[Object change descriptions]
^^^^

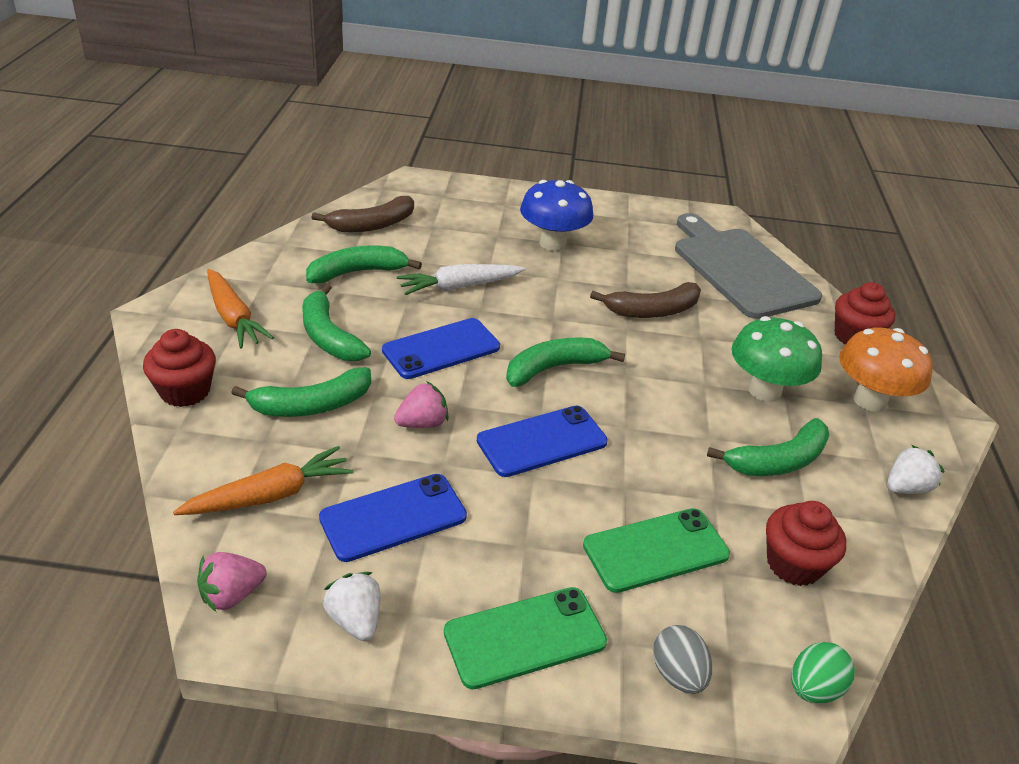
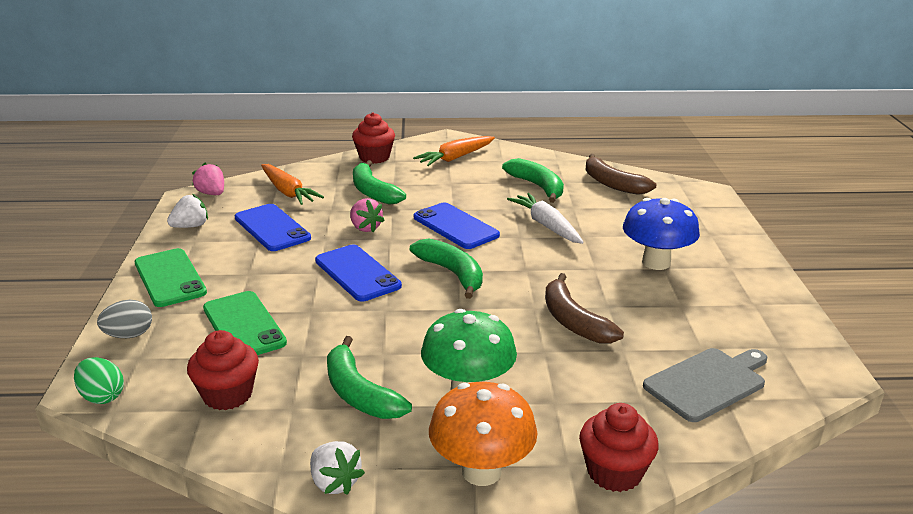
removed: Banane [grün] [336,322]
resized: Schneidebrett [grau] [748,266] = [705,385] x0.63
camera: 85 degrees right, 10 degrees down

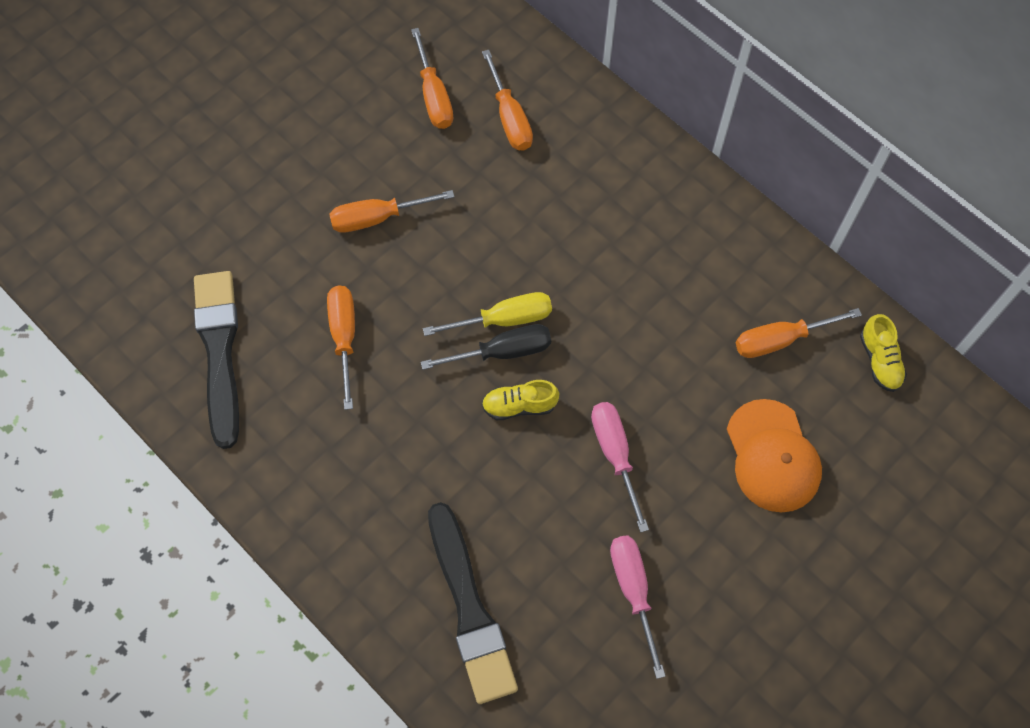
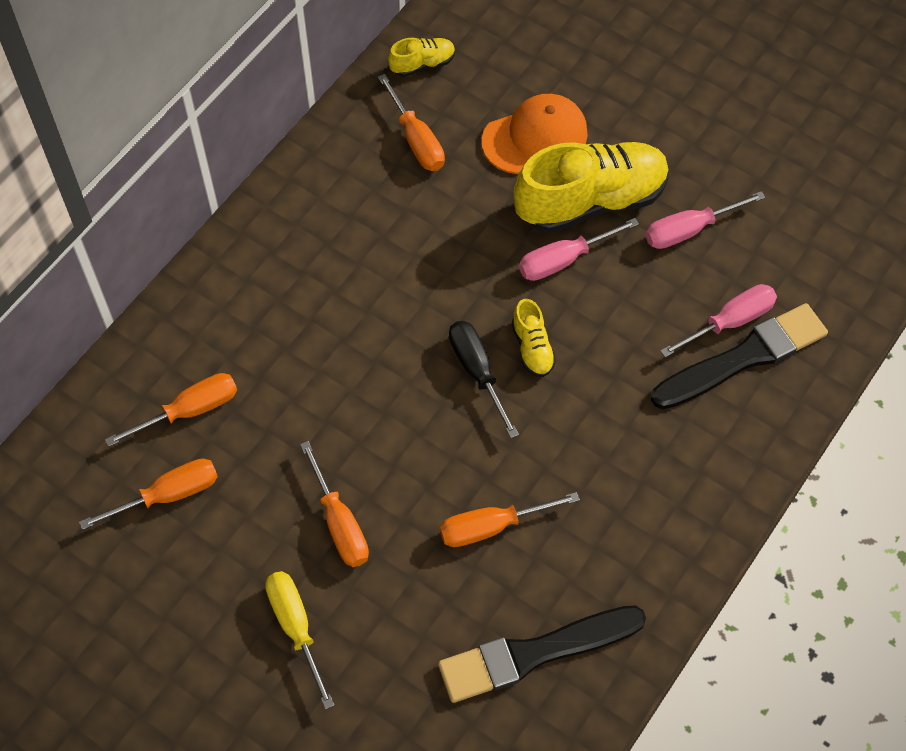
added: Schuh [gelb] [591,187]; Schraubenzieher [rosa] [718,320]
moved: Schraubenzieher [gelb] [487,314] to [299,640]
camera: 100 degrees left, 5 degrees down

^^^^

_Problem to solve_
The required result is an exact copy of the lines from the line containing "resized: Schneidebrett [grau]" through the end of the entries, with every picture left out.

_Exercise solution_
resized: Schneidebrett [grau] [748,266] = [705,385] x0.63
camera: 85 degrees right, 10 degrees down

added: Schuh [gelb] [591,187]; Schraubenzieher [rosa] [718,320]
moved: Schraubenzieher [gelb] [487,314] to [299,640]
camera: 100 degrees left, 5 degrees down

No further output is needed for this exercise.